**Exercise prompt**: Return, unchanged and with no pictures, the lines below from the very first through the one that contains "moved: orange tenpin".
(The data)
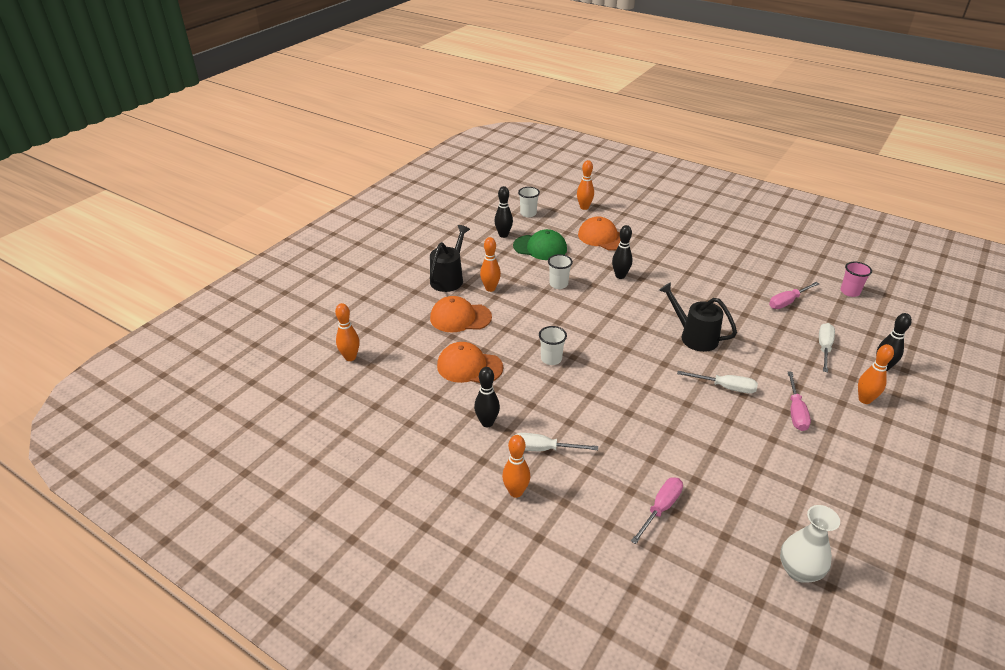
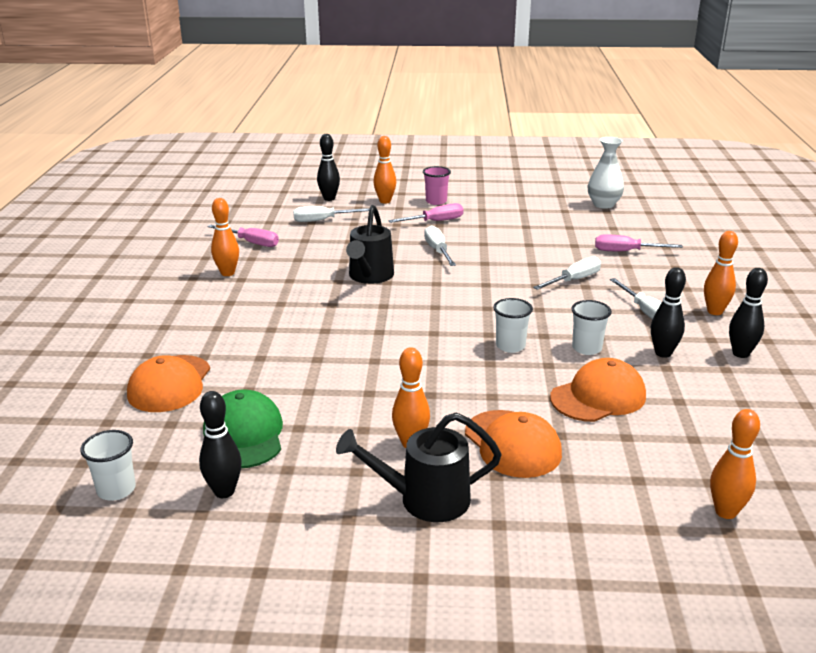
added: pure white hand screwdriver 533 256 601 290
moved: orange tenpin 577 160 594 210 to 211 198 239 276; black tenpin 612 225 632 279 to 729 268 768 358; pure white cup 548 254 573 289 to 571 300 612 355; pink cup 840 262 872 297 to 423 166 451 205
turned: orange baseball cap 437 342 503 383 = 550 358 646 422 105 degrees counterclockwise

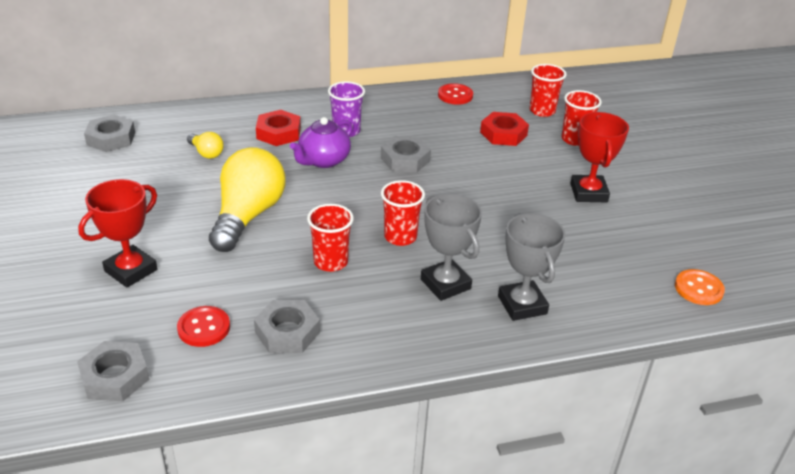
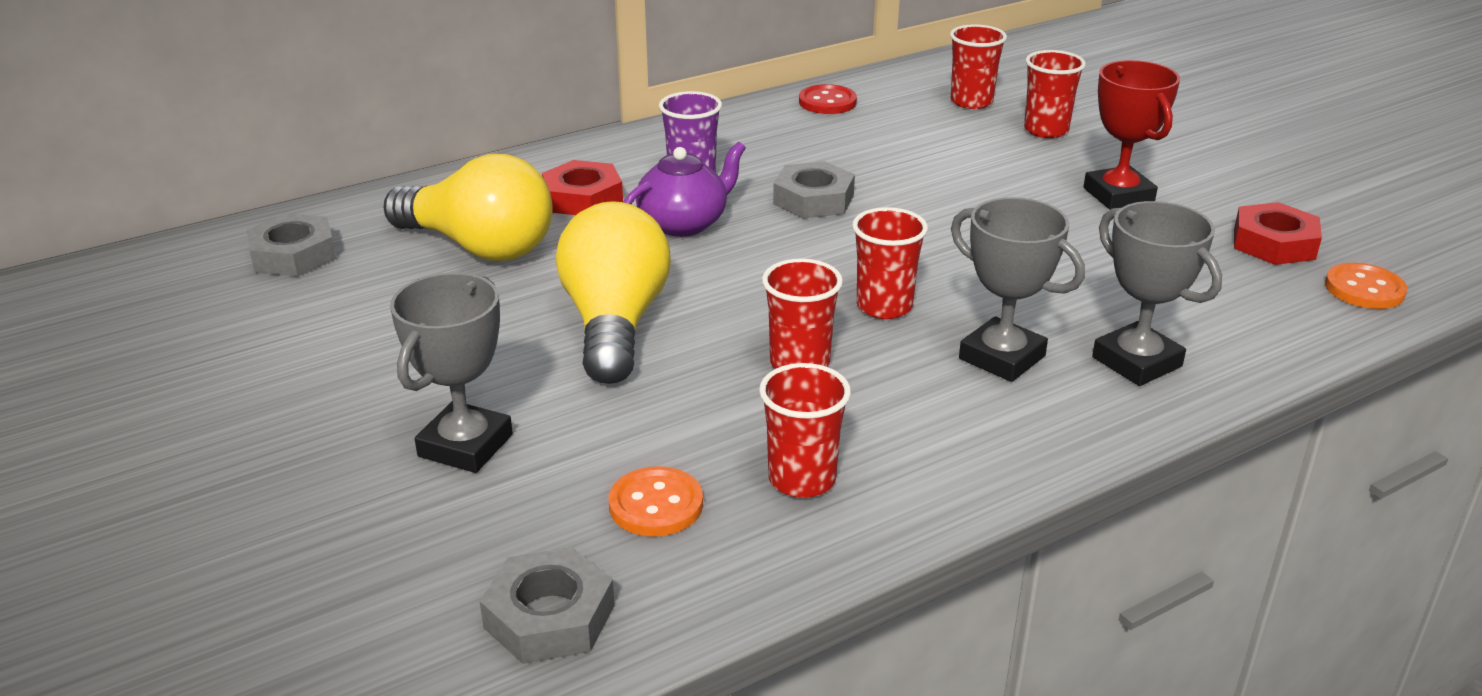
moved: scarlet hexagon nut 480 112 529 146 to 1234 202 1322 265
replaced: ash-grey hexagon nut 254 300 320 353 to scarlet cup 759 363 851 498
recoloured: scarlet award cup 78 179 157 288 to ash-grey award cup 390 273 513 473; scarlet sewing button 177 306 230 347 to orange sewing button 609 466 703 537
turned: royal purple tea pot 290 117 353 168 = 623 142 746 237 150 degrees counterclockwise
resized: bright yellow light bulb 187 132 224 159 = 384 154 553 261 x2.20

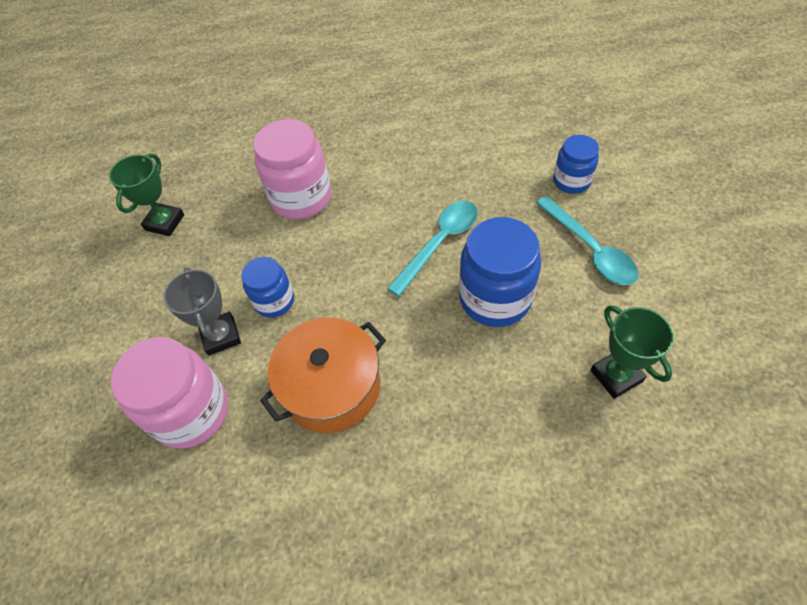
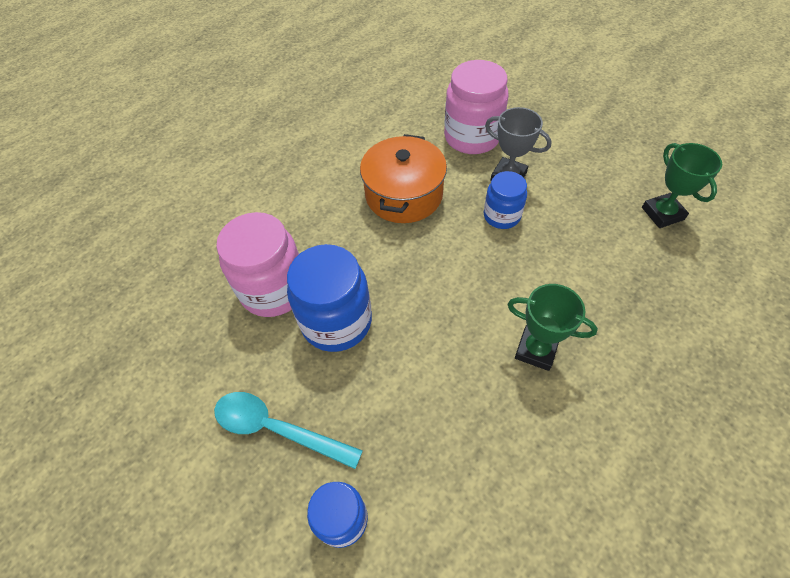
removed: teal teaspoon 387 201 478 297
moved: pink preserve jar 253 119 332 219 to 216 212 299 317; green award cup 590 305 674 399 to 507 284 598 371

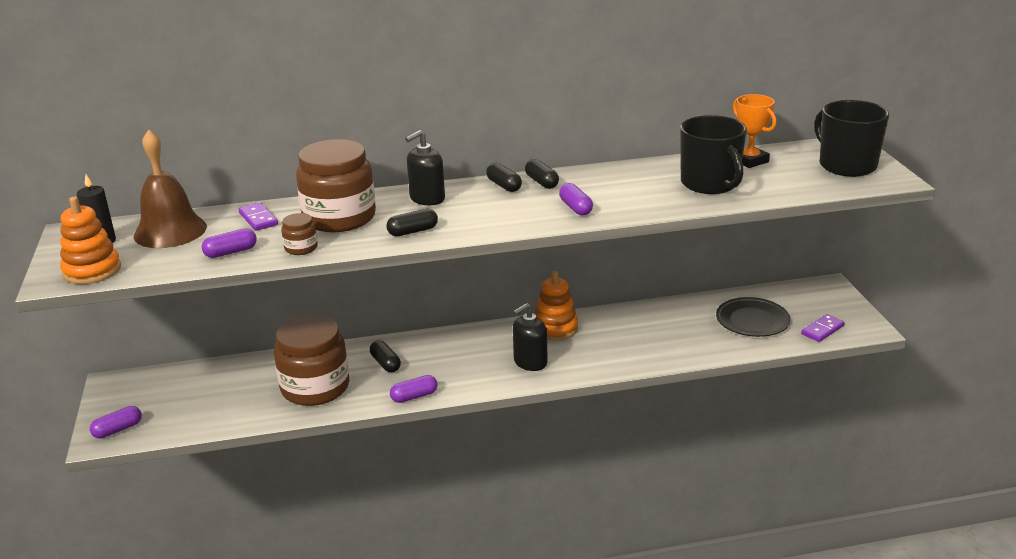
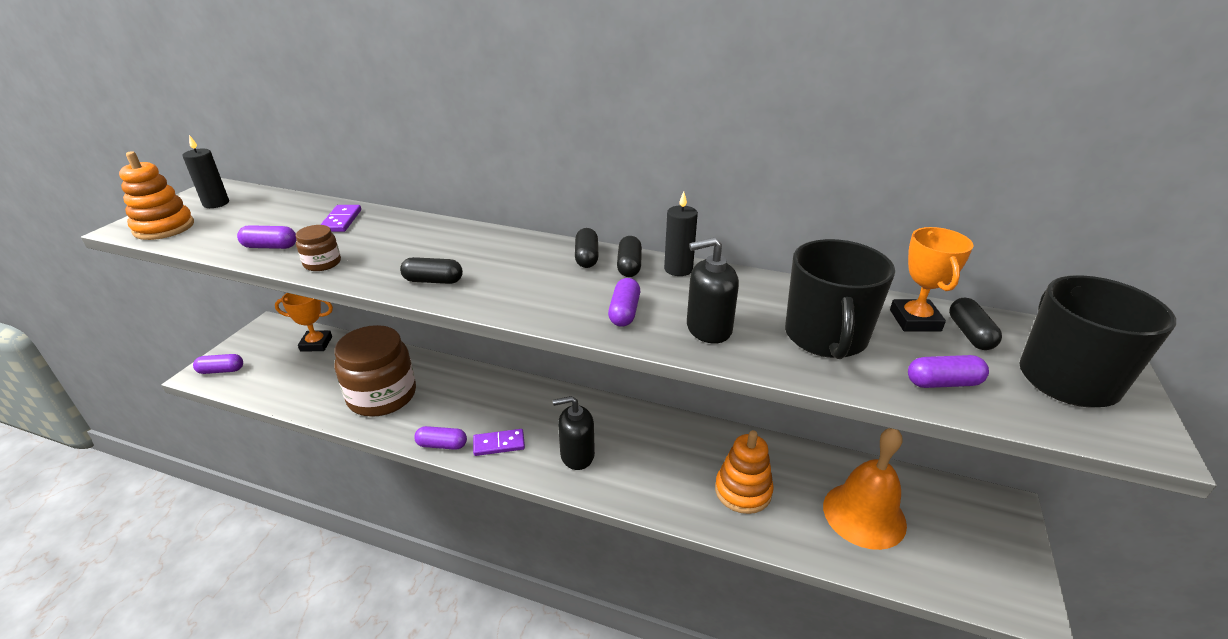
removed: brown bell 134 129 207 248; brown preserve jar 296 139 376 232
added: black pillar candle 664 191 698 276; orange award cup 275 293 333 352; royal purple capsule 908 355 989 388
moved: black pump bottle 405 130 445 205 to 687 237 739 344; orange stacking rings 535 271 578 341 to 715 430 774 514; royal purple domino tile 801 314 845 342 to 473 429 525 456; black capsule 370 340 401 372 to 949 297 1002 350
replaced: black plate 716 297 790 337 to orange bell 823 428 907 550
(End The data)
**Reply to the exercise**:
added: pure white hand screwdriver 533 256 601 290
moved: orange tenpin 577 160 594 210 to 211 198 239 276; black tenpin 612 225 632 279 to 729 268 768 358; pure white cup 548 254 573 289 to 571 300 612 355; pink cup 840 262 872 297 to 423 166 451 205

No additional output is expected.